Provided data:
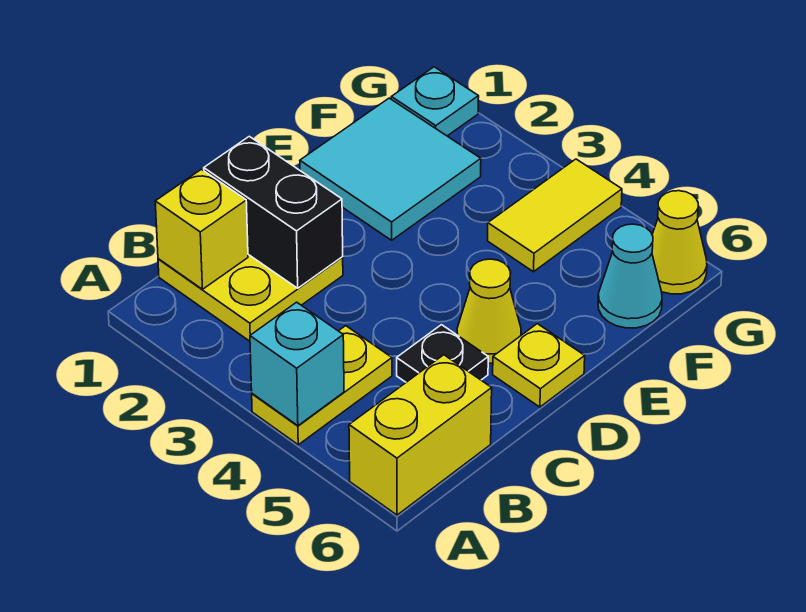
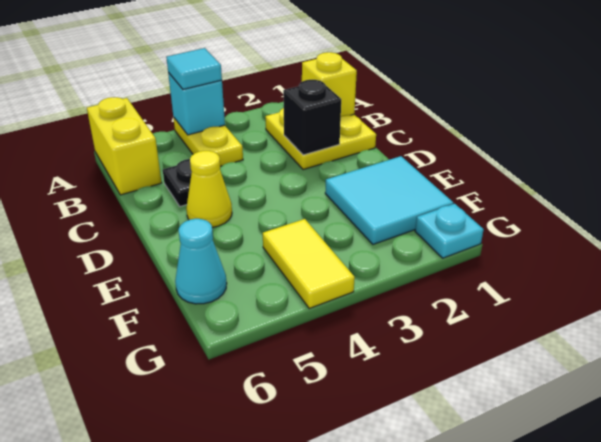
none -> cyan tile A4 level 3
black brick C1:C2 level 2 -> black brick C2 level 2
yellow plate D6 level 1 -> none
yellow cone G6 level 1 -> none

* * *

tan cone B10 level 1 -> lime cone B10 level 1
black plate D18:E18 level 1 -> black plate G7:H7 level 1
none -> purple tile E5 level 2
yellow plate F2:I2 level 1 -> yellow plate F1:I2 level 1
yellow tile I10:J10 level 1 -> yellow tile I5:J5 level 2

Your task:
Using only the entries above, output the line with "none -> purple tile E5 level 2", the line with "yellow tile I10:J10", and all lines between them, exactly as they stand.

Response:
none -> purple tile E5 level 2
yellow plate F2:I2 level 1 -> yellow plate F1:I2 level 1
yellow tile I10:J10 level 1 -> yellow tile I5:J5 level 2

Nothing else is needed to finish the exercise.